● **Task**: Repeat the listing exactly. Do not carry over any pictures.
= Beginning of Section =
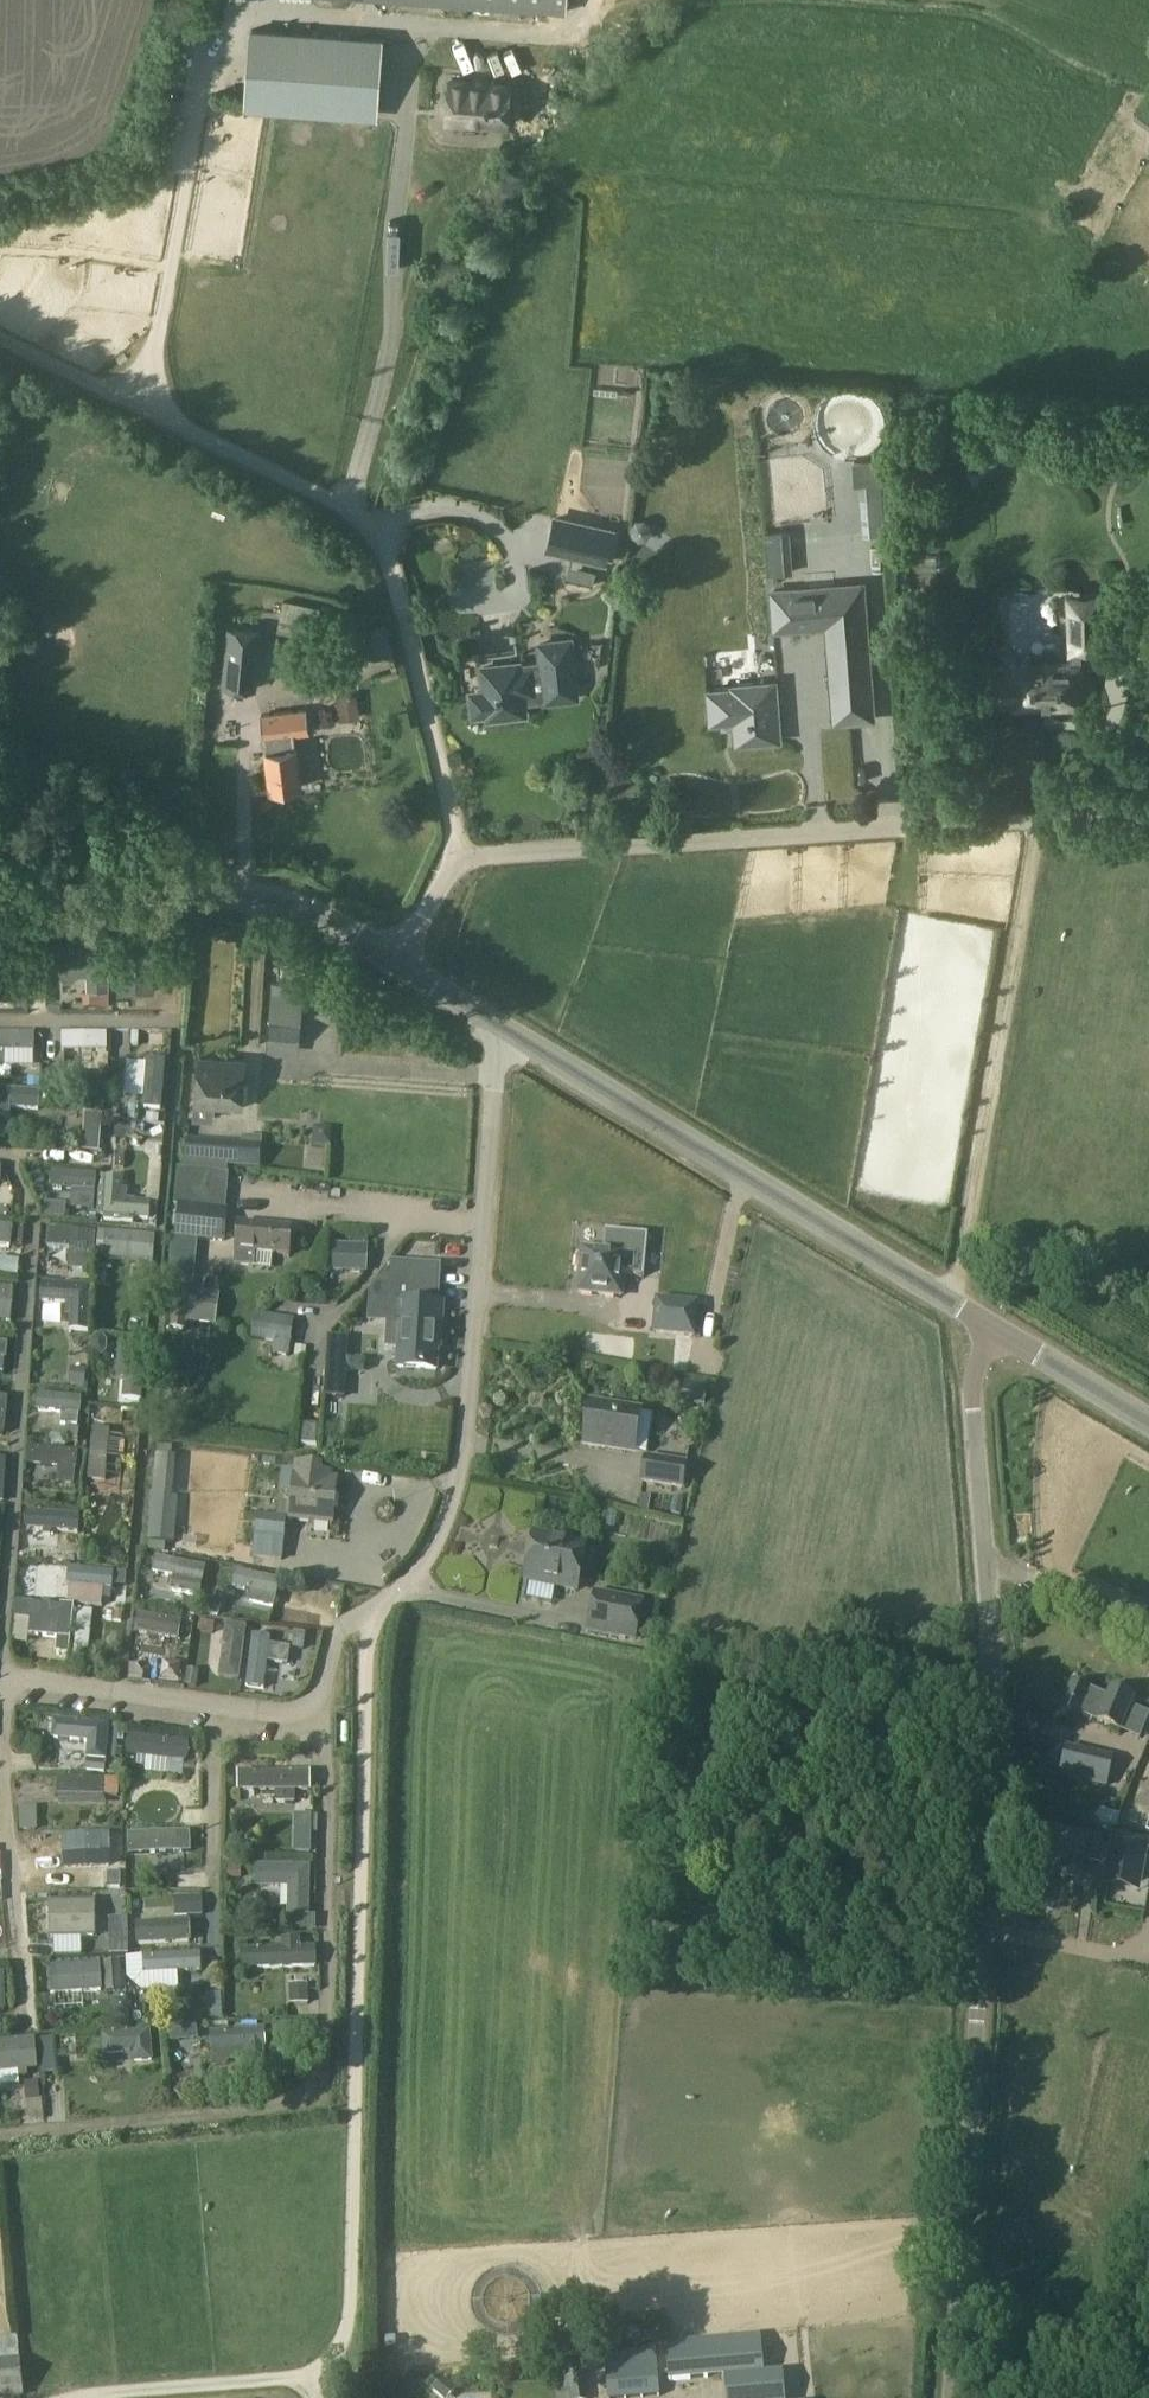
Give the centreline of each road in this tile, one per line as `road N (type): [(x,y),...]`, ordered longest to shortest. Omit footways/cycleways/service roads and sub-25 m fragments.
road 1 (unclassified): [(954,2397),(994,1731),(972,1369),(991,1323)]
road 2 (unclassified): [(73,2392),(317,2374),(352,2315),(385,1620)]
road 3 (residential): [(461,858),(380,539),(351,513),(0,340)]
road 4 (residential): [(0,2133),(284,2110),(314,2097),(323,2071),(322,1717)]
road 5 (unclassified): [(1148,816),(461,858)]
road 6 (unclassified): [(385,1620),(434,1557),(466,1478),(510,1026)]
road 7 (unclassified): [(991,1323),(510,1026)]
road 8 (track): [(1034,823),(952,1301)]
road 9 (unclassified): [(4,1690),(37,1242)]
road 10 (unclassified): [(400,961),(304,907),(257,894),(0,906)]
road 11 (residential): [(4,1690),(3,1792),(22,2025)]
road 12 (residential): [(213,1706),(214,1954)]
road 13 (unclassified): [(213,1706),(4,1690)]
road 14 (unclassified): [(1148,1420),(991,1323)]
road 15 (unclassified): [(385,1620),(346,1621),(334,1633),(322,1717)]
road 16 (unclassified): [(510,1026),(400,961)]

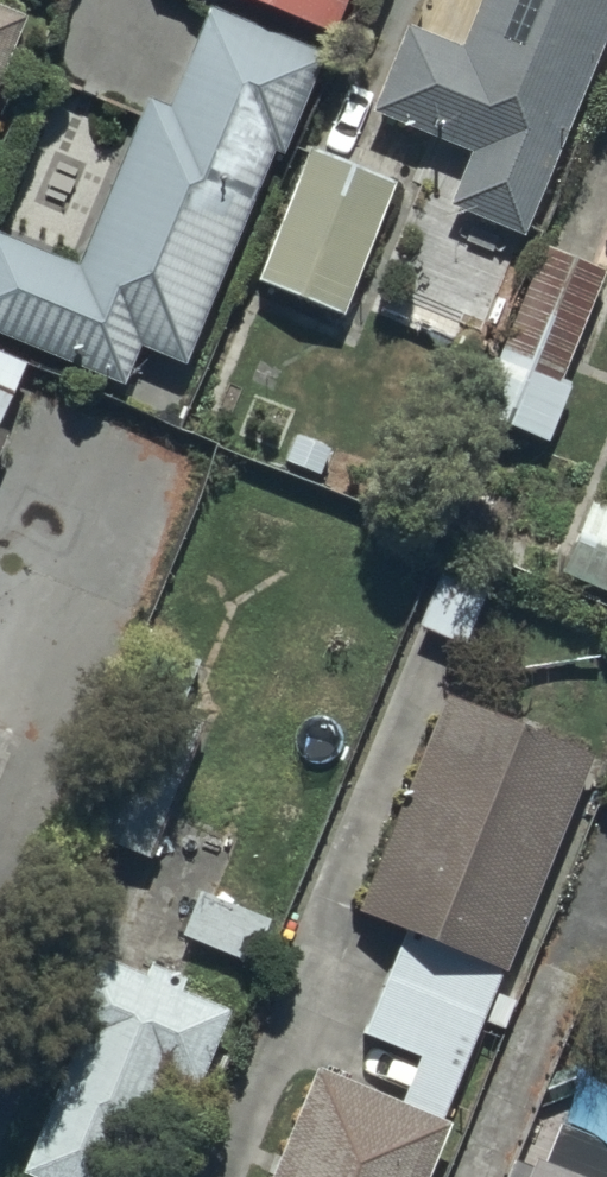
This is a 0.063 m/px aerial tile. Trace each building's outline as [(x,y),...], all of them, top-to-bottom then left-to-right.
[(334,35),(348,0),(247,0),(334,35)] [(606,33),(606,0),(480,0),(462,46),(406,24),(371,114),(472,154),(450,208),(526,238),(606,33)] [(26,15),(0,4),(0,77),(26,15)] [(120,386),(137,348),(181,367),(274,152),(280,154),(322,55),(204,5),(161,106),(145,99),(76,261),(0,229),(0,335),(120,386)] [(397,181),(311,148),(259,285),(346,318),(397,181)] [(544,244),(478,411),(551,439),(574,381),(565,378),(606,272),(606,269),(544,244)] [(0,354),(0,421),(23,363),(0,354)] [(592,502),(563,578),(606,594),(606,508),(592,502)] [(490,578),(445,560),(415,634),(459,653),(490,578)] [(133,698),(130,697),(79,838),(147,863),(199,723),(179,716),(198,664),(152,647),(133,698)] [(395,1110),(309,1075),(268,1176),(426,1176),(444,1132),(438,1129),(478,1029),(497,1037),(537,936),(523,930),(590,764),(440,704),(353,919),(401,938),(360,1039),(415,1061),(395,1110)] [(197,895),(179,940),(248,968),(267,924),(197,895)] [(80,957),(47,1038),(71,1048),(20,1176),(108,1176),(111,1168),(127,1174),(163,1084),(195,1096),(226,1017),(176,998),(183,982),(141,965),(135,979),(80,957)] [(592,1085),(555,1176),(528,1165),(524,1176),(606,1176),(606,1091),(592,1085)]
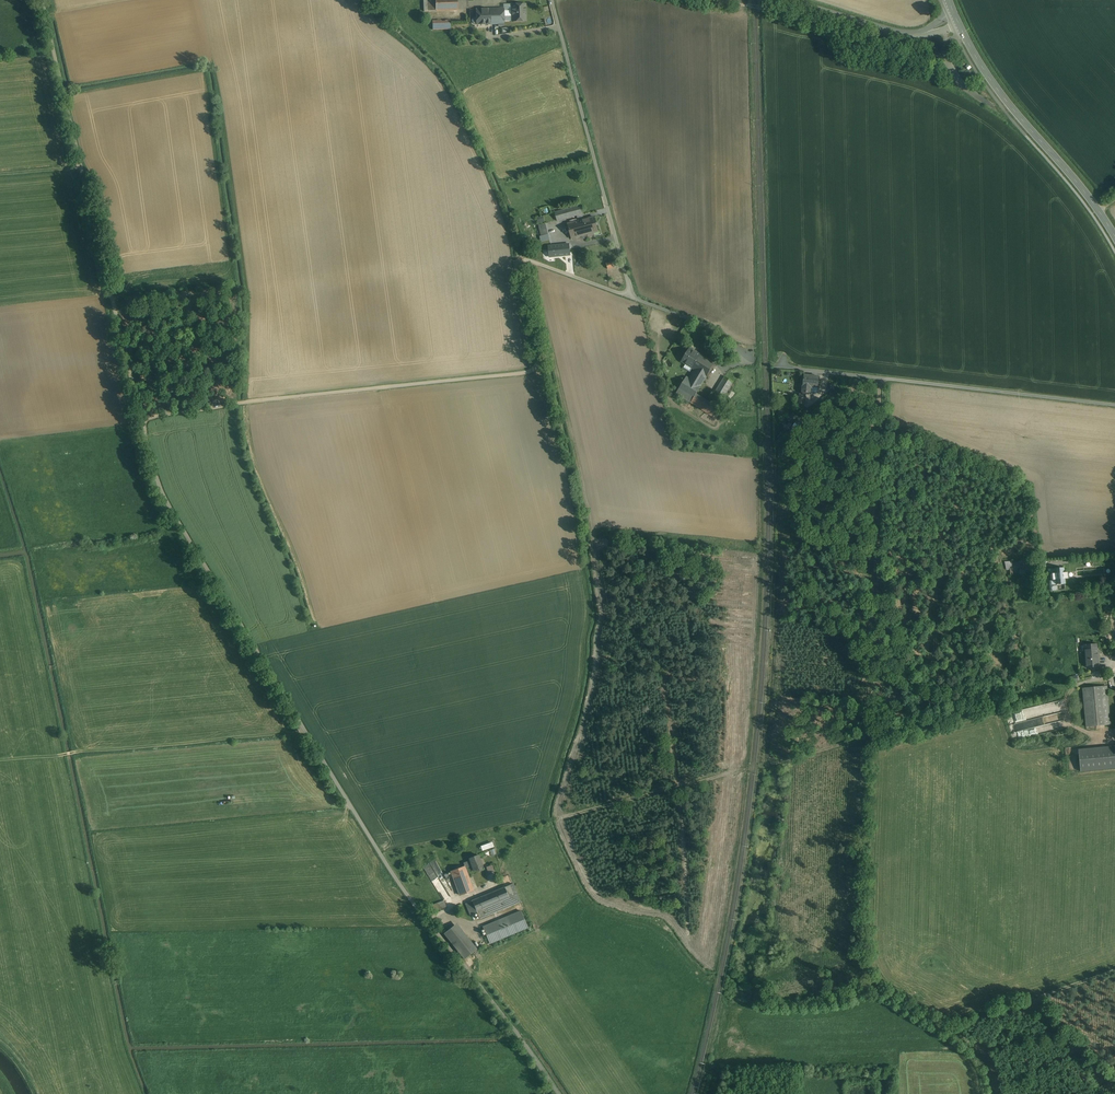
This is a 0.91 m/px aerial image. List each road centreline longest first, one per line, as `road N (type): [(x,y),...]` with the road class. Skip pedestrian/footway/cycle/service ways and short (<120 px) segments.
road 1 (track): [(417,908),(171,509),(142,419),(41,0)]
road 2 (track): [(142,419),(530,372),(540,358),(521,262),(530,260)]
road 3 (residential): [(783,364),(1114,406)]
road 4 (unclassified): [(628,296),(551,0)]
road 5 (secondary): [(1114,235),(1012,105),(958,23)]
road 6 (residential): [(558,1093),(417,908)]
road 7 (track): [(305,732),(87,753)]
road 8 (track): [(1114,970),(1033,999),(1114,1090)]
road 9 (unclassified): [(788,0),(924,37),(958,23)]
= End of Section =
● **Solution to the problem**:
Give the centreline of each road in this tile, one per line as `road N (type): [(x,y),...]`, ordered longest to shortest. Omit footways/cycleways/service roads and sub-25 m fragments.
road 1 (unclassified): [(954,2397),(994,1731),(972,1369),(991,1323)]
road 2 (unclassified): [(73,2392),(317,2374),(352,2315),(385,1620)]
road 3 (residential): [(461,858),(380,539),(351,513),(0,340)]
road 4 (residential): [(0,2133),(284,2110),(314,2097),(323,2071),(322,1717)]
road 5 (unclassified): [(1148,816),(461,858)]
road 6 (unclassified): [(385,1620),(434,1557),(466,1478),(510,1026)]
road 7 (unclassified): [(991,1323),(510,1026)]
road 8 (track): [(1034,823),(952,1301)]
road 9 (unclassified): [(4,1690),(37,1242)]
road 10 (unclassified): [(400,961),(304,907),(257,894),(0,906)]
road 11 (residential): [(4,1690),(3,1792),(22,2025)]
road 12 (residential): [(213,1706),(214,1954)]
road 13 (unclassified): [(213,1706),(4,1690)]
road 14 (unclassified): [(1148,1420),(991,1323)]
road 15 (unclassified): [(385,1620),(346,1621),(334,1633),(322,1717)]
road 16 (unclassified): [(510,1026),(400,961)]

This is a 0.063 m/px aerial tile. Trace each building's outline as [(x,y),...], all of them, top-to-bottom then left-to-right.
[(334,35),(348,0),(247,0),(334,35)] [(606,33),(606,0),(480,0),(462,46),(406,24),(371,114),(472,154),(450,208),(526,238),(606,33)] [(26,15),(0,4),(0,77),(26,15)] [(120,386),(137,348),(181,367),(274,152),(280,154),(322,55),(204,5),(161,106),(145,99),(76,261),(0,229),(0,335),(120,386)] [(397,181),(311,148),(259,285),(346,318),(397,181)] [(544,244),(478,411),(551,439),(574,381),(565,378),(606,272),(606,269),(544,244)] [(0,354),(0,421),(23,363),(0,354)] [(592,502),(563,578),(606,594),(606,508),(592,502)] [(490,578),(445,560),(415,634),(459,653),(490,578)] [(133,698),(130,697),(79,838),(147,863),(199,723),(179,716),(198,664),(152,647),(133,698)] [(395,1110),(309,1075),(268,1176),(426,1176),(444,1132),(438,1129),(478,1029),(497,1037),(537,936),(523,930),(590,764),(440,704),(353,919),(401,938),(360,1039),(415,1061),(395,1110)] [(197,895),(179,940),(248,968),(267,924),(197,895)] [(80,957),(47,1038),(71,1048),(20,1176),(108,1176),(111,1168),(127,1174),(163,1084),(195,1096),(226,1017),(176,998),(183,982),(141,965),(135,979),(80,957)] [(592,1085),(555,1176),(528,1165),(524,1176),(606,1176),(606,1091),(592,1085)]
This is a 0.91 m/px aerial image. List each road centreline longest first, one per line, as `road N (type): [(x,y),...]` with the road class. Skip pedestrian/footway/cycle/service ways and short (<120 px) segments.
road 1 (track): [(417,908),(171,509),(142,419),(41,0)]
road 2 (track): [(142,419),(530,372),(540,358),(521,262),(530,260)]
road 3 (residential): [(783,364),(1114,406)]
road 4 (unclassified): [(628,296),(551,0)]
road 5 (secondary): [(1114,235),(1012,105),(958,23)]
road 6 (residential): [(558,1093),(417,908)]
road 7 (track): [(305,732),(87,753)]
road 8 (track): [(1114,970),(1033,999),(1114,1090)]
road 9 (unclassified): [(788,0),(924,37),(958,23)]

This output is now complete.